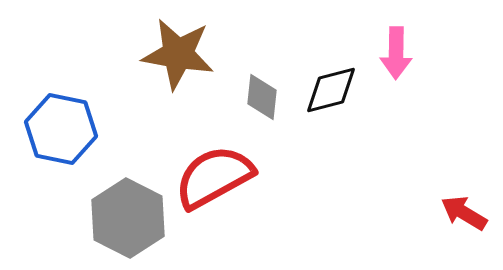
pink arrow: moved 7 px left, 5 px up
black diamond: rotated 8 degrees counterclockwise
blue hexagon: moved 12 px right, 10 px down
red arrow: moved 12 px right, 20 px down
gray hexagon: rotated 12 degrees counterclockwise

...

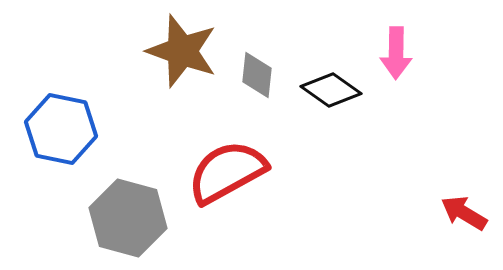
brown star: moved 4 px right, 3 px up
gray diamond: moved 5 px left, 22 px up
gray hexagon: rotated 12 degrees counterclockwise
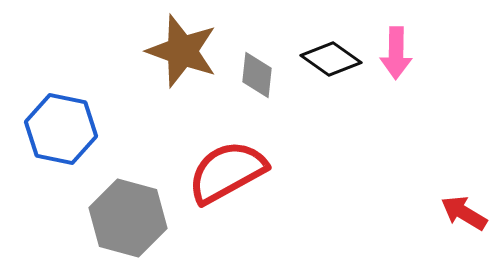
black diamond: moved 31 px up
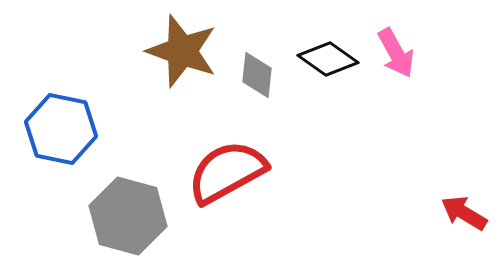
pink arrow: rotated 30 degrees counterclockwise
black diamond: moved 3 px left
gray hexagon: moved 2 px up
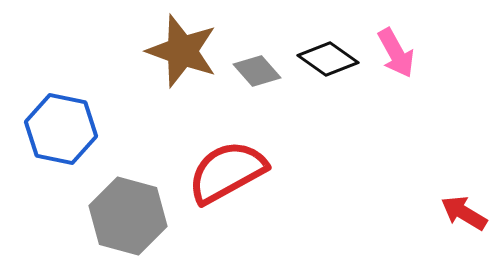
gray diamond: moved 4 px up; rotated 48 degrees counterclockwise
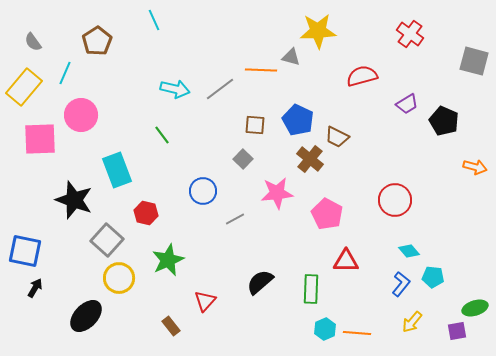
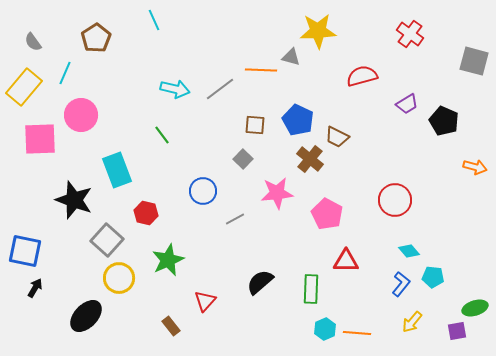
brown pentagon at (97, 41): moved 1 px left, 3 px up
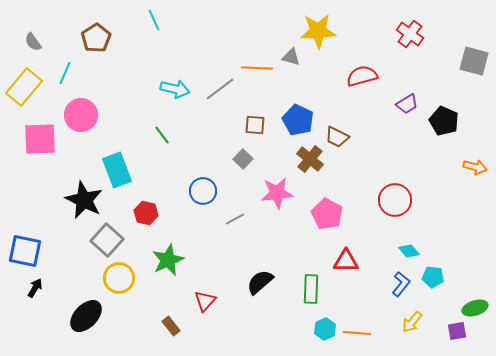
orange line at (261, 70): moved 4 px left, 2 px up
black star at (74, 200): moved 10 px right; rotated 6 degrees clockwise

_TAREFA DO EXERCÍCIO:_
Reproduza os itens acima sem nenhuma alteração, começando pela linha que contém "gray diamond: moved 4" e parando depois da linha que contém "black star at". Omita as imagens na resposta.

_RESPOSTA DO EXERCÍCIO:_
gray diamond: moved 4 px up; rotated 48 degrees counterclockwise
brown pentagon at (97, 41): moved 1 px left, 3 px up
orange line at (261, 70): moved 4 px left, 2 px up
black star at (74, 200): moved 10 px right; rotated 6 degrees clockwise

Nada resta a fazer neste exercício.